Work to complete: Without any pictures, print the lines below from the one that has "[(24,429),(0,426),(0,465),(53,468),(55,441),(24,439),(24,429)]" through the one that has "[(56,84),(92,50),(94,48),(52,6),(14,42),(56,84)]", exactly and nothing else.

Extracted records:

"""

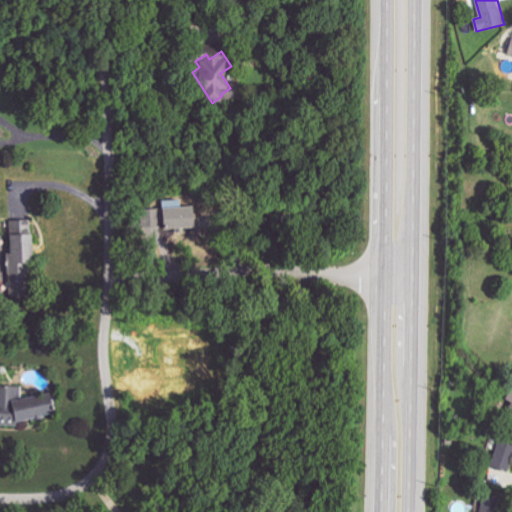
[(192,229),(191,208),(181,208),(181,200),(162,201),(162,209),(143,209),(144,227),(164,227),(165,230),(192,229)]
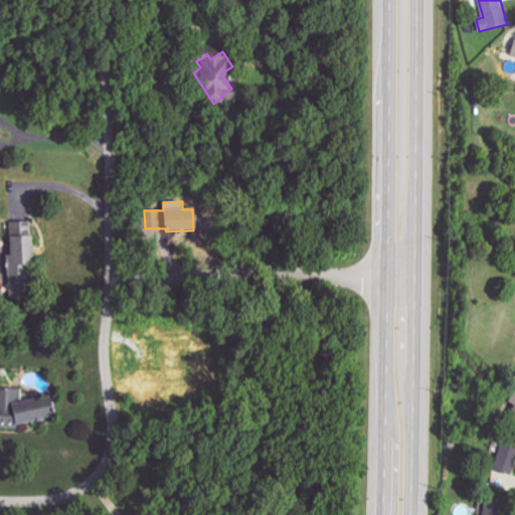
[(30,222),(8,222),(8,299),(30,299),(30,222)]
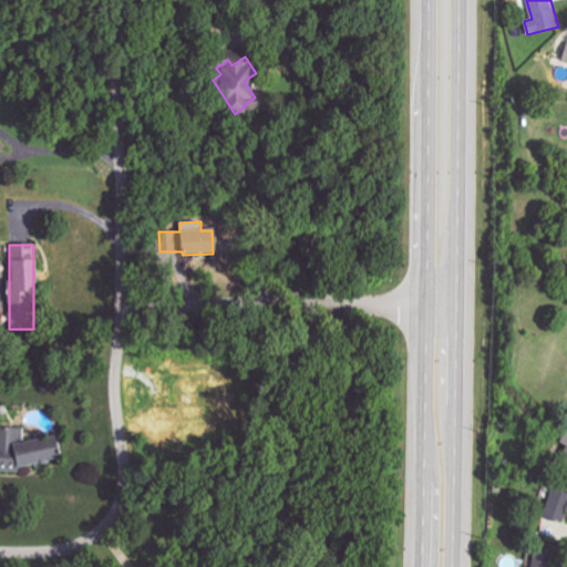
[(24,429),(0,426),(0,465),(53,468),(55,441),(24,439),(24,429)]
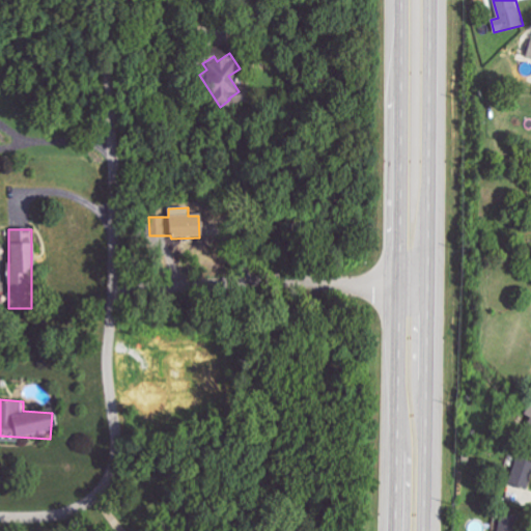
[(508,483),(526,491),(530,476),(530,462),(519,457),(508,483)]
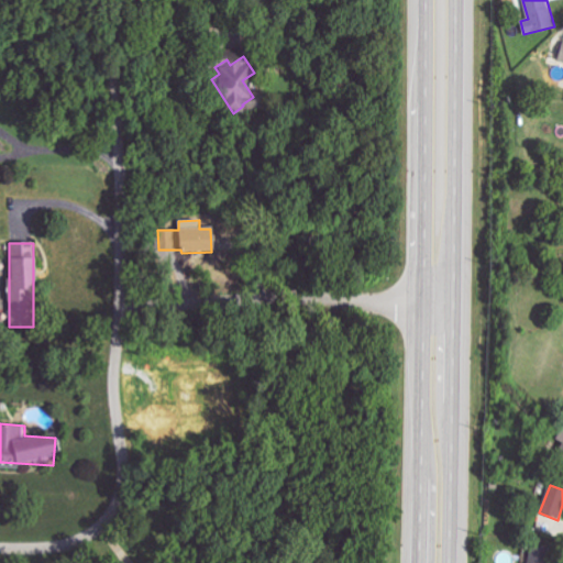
[(527,562),(545,562),(547,550),(528,549),(527,562)]
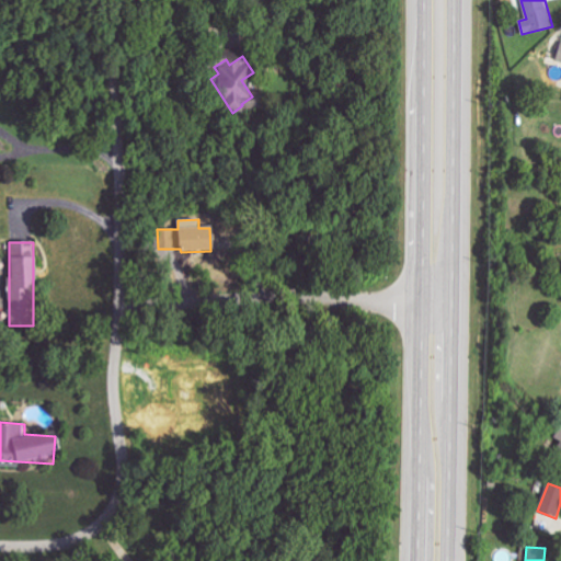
All buildings are outlined.
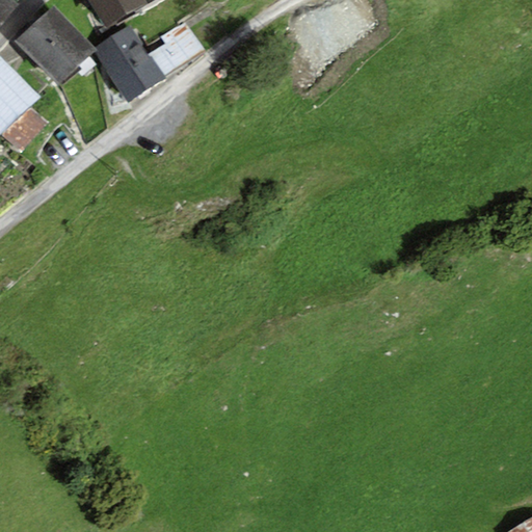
[(0,0),(0,26),(19,5),(12,0),(0,0)]
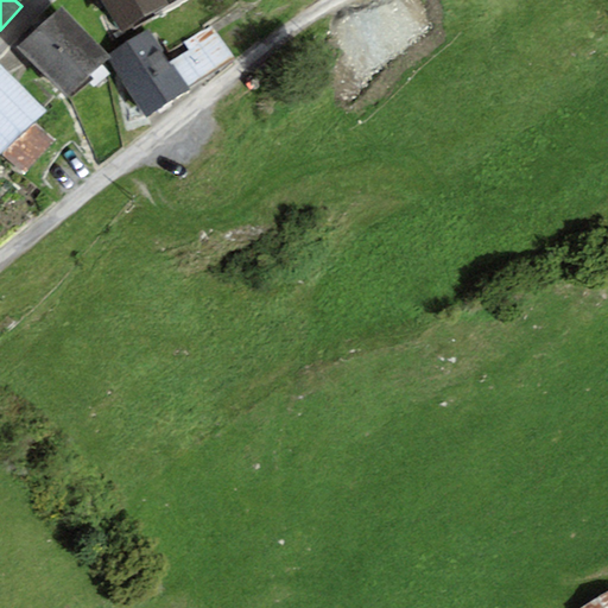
[(100,0),(121,33),(166,4),(170,7),(182,0),(100,0)]
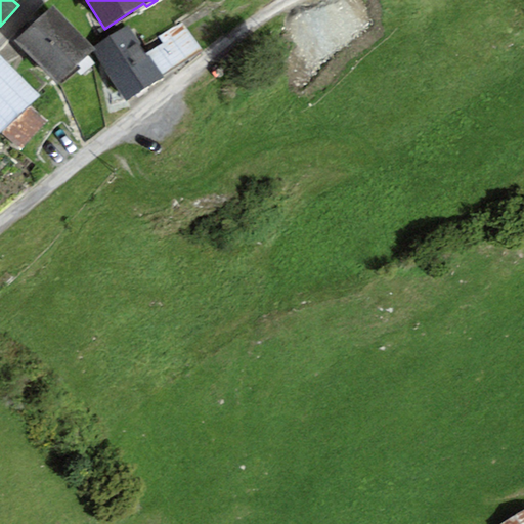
[(56,84),(92,50),(94,48),(52,6),(14,42),(56,84)]
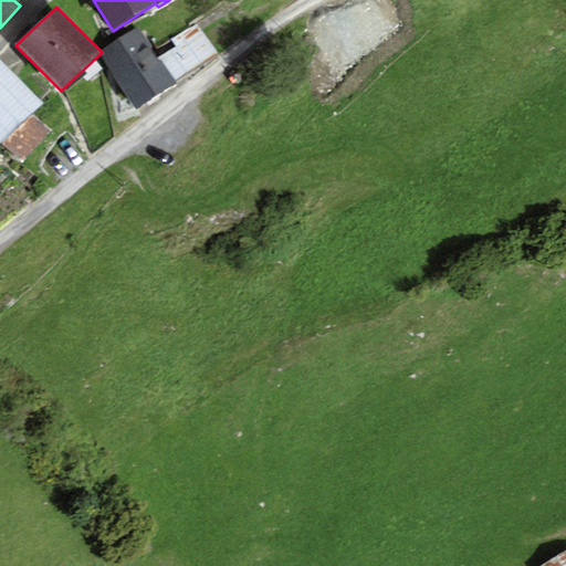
[(176,46),(158,58),(175,81),(217,54),(198,23),(171,40),(176,46)]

"""

Your solution:
[(24,429),(0,426),(0,465),(53,468),(55,441),(24,439),(24,429)]
[(508,483),(526,491),(530,476),(530,462),(519,457),(508,483)]
[(527,562),(545,562),(547,550),(528,549),(527,562)]
All buildings are outlined.
[(0,0),(0,26),(19,5),(12,0),(0,0)]
[(100,0),(121,33),(166,4),(170,7),(182,0),(100,0)]
[(56,84),(92,50),(94,48),(52,6),(14,42),(56,84)]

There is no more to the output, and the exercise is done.